Description of the task:
Retype the full set of data, character for character.

Excerpted data:
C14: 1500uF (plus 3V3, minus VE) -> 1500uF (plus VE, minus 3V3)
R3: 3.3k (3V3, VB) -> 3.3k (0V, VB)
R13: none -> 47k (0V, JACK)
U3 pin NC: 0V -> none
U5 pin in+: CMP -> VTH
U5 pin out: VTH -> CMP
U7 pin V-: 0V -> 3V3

Solution for this exercise:
C14: 1500uF (plus 3V3, minus VE) -> 1500uF (plus VE, minus 3V3)
R3: 3.3k (3V3, VB) -> 3.3k (0V, VB)
R13: none -> 47k (0V, JACK)
U3 pin NC: 0V -> none
U5 pin in+: CMP -> VTH
U5 pin out: VTH -> CMP
U7 pin V-: 0V -> 3V3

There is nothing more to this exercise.